(DATA FOR THIS TASK)
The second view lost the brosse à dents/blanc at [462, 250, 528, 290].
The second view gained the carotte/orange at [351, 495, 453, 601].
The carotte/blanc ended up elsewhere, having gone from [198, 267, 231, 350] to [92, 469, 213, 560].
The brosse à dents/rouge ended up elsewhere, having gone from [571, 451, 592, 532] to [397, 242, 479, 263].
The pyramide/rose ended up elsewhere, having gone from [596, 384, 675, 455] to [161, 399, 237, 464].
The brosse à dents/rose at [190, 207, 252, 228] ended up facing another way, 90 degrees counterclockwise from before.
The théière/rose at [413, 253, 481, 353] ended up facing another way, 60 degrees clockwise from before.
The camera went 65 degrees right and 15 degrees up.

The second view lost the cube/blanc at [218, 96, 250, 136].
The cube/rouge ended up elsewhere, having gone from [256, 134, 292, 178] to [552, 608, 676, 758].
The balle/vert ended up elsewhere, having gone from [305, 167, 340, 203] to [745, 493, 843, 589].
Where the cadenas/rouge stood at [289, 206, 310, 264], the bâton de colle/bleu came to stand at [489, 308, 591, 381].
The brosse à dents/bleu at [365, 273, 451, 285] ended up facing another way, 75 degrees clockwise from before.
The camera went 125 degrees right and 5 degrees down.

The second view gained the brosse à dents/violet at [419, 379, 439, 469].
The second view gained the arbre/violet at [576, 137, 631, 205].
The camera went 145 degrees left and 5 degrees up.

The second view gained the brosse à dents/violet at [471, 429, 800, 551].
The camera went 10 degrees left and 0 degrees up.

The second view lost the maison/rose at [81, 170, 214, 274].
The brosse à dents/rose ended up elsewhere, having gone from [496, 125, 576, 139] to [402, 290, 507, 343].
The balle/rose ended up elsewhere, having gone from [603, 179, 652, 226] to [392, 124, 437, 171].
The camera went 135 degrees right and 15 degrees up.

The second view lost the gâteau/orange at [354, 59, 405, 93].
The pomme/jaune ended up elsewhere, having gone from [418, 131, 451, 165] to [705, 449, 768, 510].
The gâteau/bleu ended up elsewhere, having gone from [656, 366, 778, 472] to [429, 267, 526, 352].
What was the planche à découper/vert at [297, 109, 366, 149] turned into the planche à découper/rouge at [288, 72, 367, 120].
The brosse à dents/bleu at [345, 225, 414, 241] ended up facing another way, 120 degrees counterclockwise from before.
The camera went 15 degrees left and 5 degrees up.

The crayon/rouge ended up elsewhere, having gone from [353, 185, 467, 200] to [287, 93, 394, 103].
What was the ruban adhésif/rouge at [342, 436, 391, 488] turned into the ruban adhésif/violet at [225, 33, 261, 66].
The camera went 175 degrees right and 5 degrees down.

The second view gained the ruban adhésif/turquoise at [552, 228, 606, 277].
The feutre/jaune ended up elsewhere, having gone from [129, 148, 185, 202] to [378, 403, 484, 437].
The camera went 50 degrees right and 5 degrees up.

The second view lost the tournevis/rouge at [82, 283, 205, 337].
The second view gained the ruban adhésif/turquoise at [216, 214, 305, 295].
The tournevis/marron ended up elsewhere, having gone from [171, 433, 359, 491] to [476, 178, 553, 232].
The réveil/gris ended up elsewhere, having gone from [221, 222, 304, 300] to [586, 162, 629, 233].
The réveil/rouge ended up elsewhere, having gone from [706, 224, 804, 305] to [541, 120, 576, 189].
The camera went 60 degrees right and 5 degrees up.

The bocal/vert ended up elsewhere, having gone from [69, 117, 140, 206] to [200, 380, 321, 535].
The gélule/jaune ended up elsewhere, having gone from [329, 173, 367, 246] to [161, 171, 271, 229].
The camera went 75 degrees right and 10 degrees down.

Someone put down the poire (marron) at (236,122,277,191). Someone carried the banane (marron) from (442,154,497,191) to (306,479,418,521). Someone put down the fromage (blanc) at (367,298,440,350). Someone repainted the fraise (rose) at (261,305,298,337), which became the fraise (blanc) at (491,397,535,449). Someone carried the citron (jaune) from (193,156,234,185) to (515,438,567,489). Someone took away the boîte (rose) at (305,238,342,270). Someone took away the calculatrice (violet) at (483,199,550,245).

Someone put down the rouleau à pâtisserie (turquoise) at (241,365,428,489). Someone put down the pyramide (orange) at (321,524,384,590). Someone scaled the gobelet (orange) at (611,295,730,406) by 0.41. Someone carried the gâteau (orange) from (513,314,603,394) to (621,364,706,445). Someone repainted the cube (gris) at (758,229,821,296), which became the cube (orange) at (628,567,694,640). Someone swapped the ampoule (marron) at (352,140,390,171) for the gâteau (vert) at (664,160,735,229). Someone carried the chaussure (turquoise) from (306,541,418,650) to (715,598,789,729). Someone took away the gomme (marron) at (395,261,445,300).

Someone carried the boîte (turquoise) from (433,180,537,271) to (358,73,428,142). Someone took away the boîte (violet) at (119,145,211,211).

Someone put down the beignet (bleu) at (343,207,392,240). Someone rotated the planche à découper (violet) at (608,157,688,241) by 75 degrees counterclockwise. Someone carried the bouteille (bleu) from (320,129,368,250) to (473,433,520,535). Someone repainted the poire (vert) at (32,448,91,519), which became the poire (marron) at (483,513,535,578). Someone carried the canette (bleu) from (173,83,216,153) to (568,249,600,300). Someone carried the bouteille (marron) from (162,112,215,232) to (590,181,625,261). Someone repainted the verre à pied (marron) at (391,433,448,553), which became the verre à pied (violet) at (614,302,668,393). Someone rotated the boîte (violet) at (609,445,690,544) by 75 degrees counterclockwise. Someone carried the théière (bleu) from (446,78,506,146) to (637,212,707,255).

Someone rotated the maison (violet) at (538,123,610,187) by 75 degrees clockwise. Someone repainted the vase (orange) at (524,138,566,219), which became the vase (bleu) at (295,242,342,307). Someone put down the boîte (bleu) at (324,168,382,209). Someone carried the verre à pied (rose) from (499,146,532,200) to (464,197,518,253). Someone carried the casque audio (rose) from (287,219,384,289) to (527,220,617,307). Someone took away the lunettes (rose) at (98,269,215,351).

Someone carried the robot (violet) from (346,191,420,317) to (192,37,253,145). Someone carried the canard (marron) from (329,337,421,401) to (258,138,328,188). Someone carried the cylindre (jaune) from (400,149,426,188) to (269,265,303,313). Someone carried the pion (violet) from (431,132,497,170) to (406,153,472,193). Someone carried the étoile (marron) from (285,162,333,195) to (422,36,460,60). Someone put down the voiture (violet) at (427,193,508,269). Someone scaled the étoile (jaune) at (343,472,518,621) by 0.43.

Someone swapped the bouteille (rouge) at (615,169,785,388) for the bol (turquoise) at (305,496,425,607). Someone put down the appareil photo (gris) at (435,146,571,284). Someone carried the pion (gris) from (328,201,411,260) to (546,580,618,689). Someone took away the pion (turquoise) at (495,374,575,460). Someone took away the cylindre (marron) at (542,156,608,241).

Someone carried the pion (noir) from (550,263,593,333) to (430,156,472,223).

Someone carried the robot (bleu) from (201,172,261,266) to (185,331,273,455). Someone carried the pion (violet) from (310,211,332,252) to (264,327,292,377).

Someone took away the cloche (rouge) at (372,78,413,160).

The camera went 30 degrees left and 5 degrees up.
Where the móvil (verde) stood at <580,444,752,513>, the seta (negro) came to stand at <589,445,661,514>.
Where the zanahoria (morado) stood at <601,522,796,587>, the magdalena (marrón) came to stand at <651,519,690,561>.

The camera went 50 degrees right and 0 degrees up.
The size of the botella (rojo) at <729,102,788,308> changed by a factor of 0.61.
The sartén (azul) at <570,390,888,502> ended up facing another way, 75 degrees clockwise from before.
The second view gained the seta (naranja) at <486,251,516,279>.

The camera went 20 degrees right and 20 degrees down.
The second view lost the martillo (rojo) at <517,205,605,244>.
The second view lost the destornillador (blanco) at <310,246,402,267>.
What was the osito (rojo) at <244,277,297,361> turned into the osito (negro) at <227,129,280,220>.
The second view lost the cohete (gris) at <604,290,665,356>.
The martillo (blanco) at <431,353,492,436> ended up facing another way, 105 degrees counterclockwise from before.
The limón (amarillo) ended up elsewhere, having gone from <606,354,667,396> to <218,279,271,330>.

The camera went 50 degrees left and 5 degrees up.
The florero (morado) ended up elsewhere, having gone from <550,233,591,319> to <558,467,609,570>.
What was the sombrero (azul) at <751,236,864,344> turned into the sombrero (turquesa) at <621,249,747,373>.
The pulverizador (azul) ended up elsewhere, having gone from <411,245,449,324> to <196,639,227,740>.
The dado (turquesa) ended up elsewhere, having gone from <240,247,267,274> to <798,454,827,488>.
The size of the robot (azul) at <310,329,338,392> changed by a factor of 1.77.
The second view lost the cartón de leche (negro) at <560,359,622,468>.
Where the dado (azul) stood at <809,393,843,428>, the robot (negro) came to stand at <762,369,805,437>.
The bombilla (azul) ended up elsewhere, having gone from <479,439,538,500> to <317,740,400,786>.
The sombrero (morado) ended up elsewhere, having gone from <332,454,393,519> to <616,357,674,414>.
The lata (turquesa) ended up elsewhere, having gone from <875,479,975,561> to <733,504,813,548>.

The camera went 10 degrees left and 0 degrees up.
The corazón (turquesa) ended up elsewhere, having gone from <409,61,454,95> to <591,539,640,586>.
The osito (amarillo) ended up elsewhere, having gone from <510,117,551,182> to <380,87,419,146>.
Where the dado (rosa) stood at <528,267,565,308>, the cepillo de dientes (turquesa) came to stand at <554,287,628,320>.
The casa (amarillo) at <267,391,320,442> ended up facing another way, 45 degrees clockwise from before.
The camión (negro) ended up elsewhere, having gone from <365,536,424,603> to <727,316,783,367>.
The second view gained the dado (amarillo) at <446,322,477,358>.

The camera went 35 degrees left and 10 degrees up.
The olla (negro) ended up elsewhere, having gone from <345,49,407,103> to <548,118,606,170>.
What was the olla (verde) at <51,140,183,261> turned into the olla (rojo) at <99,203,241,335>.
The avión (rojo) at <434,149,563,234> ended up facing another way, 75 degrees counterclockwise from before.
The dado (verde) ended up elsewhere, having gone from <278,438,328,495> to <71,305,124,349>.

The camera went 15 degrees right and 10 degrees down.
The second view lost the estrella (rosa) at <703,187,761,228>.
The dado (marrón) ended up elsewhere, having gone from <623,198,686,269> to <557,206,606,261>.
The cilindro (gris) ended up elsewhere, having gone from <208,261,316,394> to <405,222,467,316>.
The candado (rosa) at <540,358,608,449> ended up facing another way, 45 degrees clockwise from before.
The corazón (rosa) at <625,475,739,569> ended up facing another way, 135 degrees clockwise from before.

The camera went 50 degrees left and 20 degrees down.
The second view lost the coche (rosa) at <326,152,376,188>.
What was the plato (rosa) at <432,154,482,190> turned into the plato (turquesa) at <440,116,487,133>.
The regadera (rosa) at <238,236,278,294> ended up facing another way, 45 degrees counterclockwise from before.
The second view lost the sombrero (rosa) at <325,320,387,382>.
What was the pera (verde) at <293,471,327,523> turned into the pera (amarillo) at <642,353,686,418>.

(BRIEF) Quote the listing above, but only from the line that shows "The second view gained the carotte/orange" through the line that shows "The théière/rose at".

(SOLUTION TO THE EXERCISE)
The second view gained the carotte/orange at [351, 495, 453, 601].
The carotte/blanc ended up elsewhere, having gone from [198, 267, 231, 350] to [92, 469, 213, 560].
The brosse à dents/rouge ended up elsewhere, having gone from [571, 451, 592, 532] to [397, 242, 479, 263].
The pyramide/rose ended up elsewhere, having gone from [596, 384, 675, 455] to [161, 399, 237, 464].
The brosse à dents/rose at [190, 207, 252, 228] ended up facing another way, 90 degrees counterclockwise from before.
The théière/rose at [413, 253, 481, 353] ended up facing another way, 60 degrees clockwise from before.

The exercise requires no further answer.